● **Your instructions**: Please begin with the line containing "R6: 22k (STG, U1/in-) -> 22k (STG, SUM)" and reproduce each line exactly until the records below end, without any pictures.

● **Source records**:
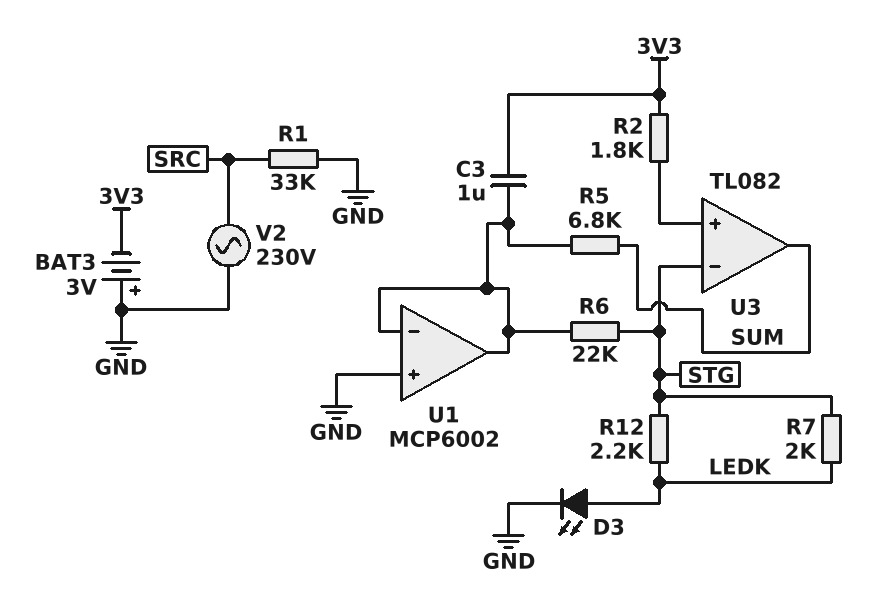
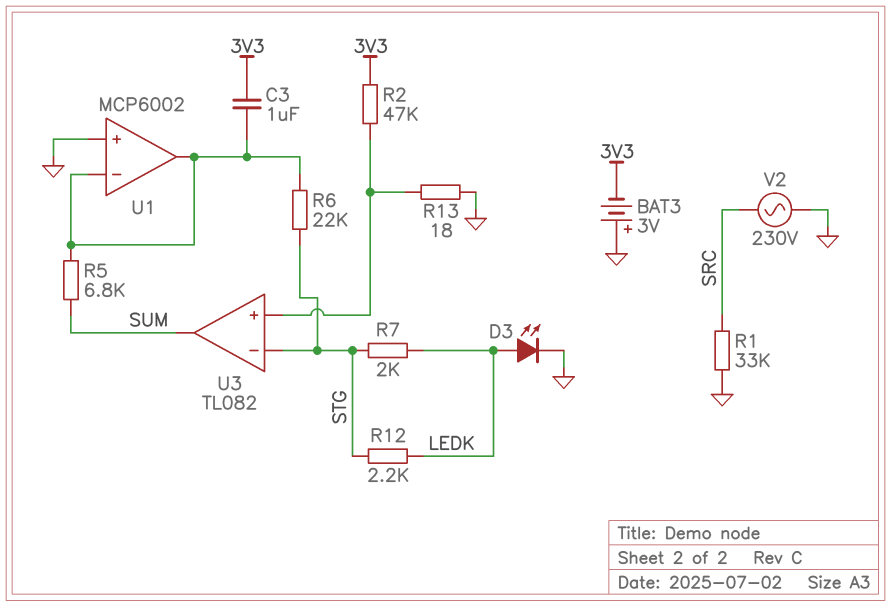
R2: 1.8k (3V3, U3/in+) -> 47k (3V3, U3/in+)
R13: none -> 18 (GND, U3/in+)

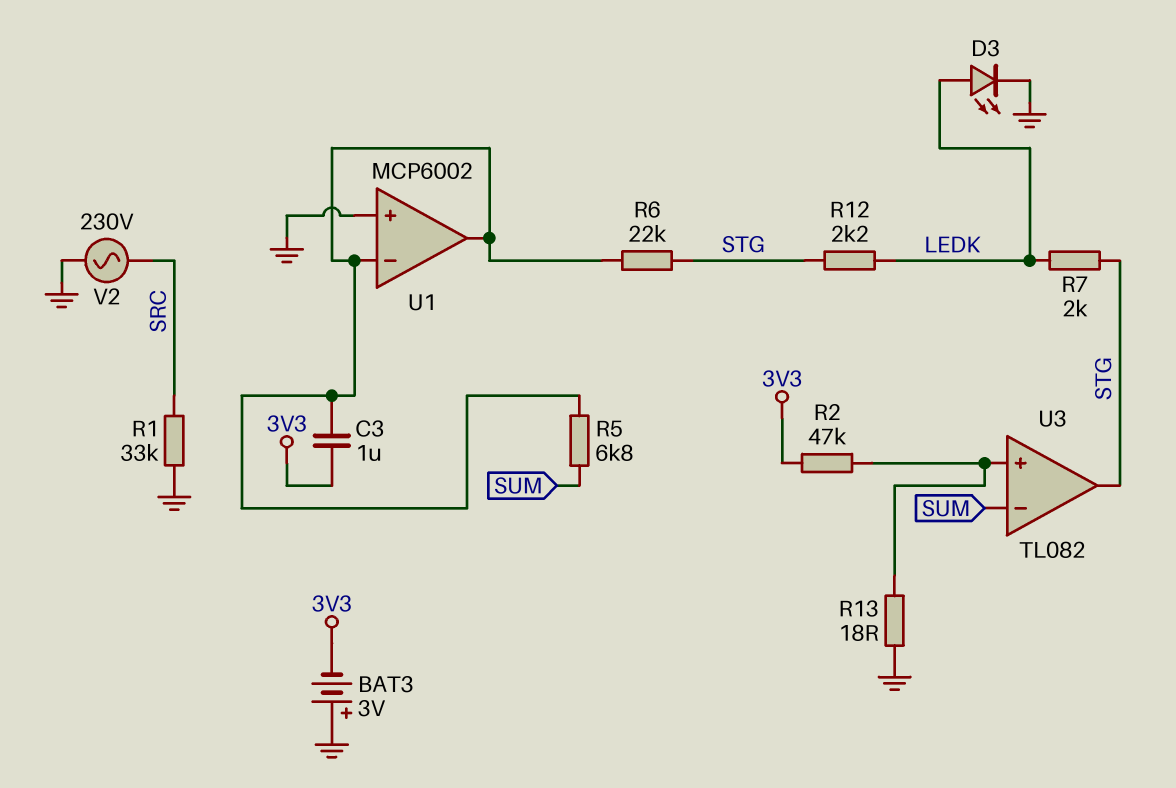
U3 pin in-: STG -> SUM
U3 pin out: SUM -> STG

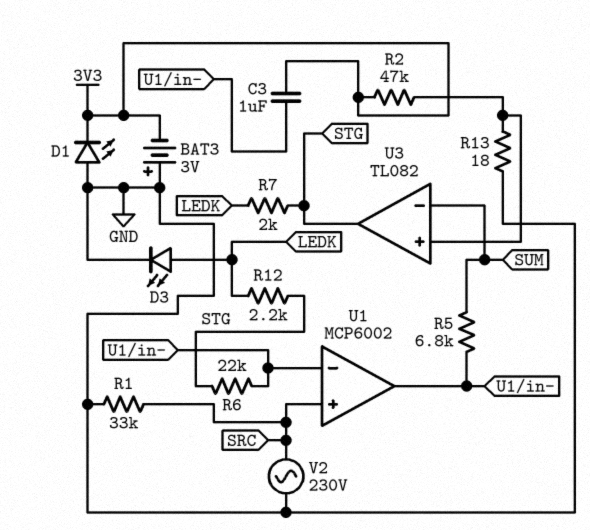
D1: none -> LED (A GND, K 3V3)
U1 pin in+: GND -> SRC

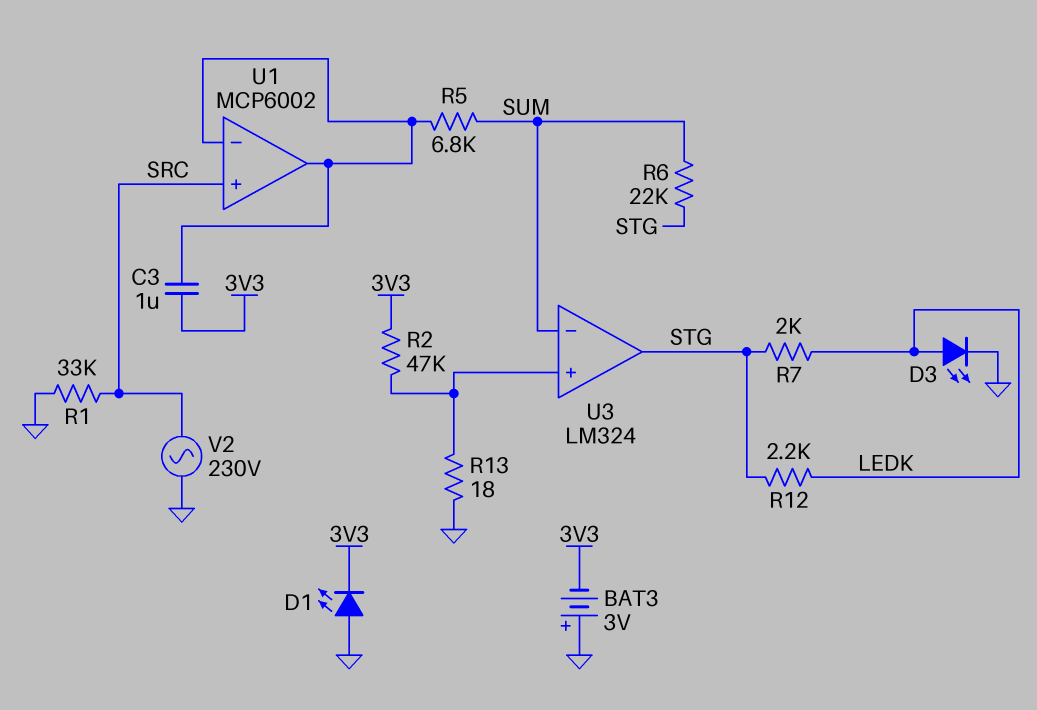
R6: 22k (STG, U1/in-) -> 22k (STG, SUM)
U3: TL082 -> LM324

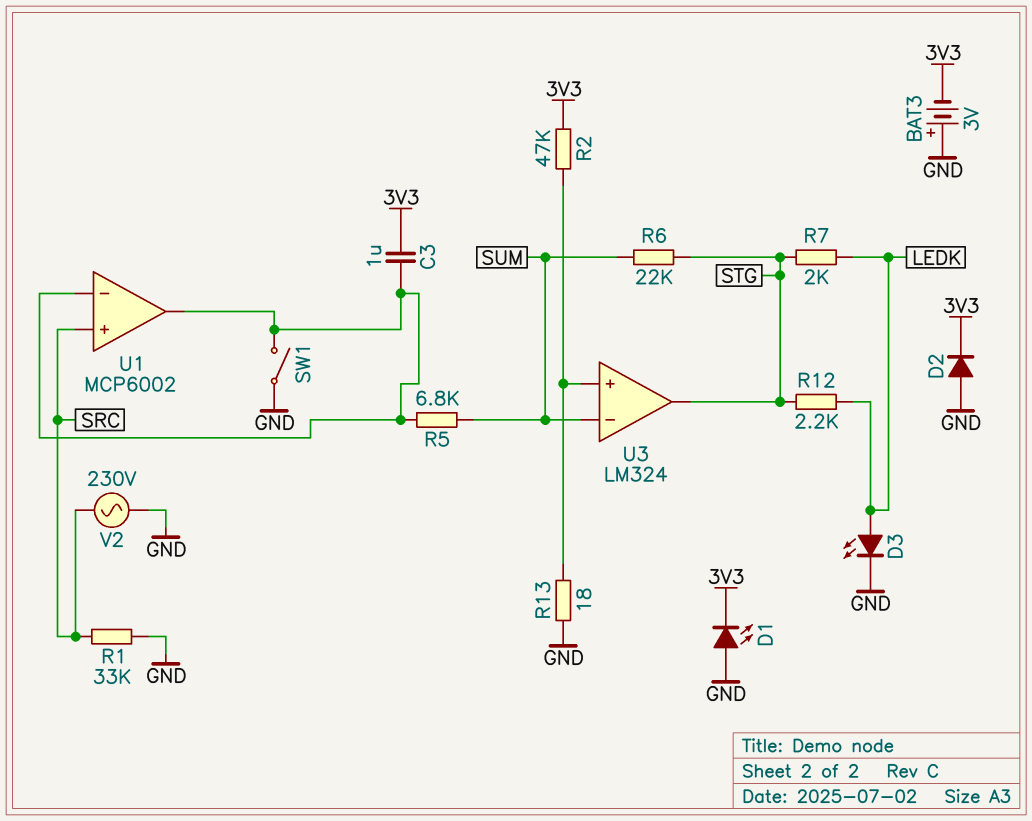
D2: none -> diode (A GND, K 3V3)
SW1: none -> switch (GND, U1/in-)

● **Solution for this task**:
R6: 22k (STG, U1/in-) -> 22k (STG, SUM)
U3: TL082 -> LM324

D2: none -> diode (A GND, K 3V3)
SW1: none -> switch (GND, U1/in-)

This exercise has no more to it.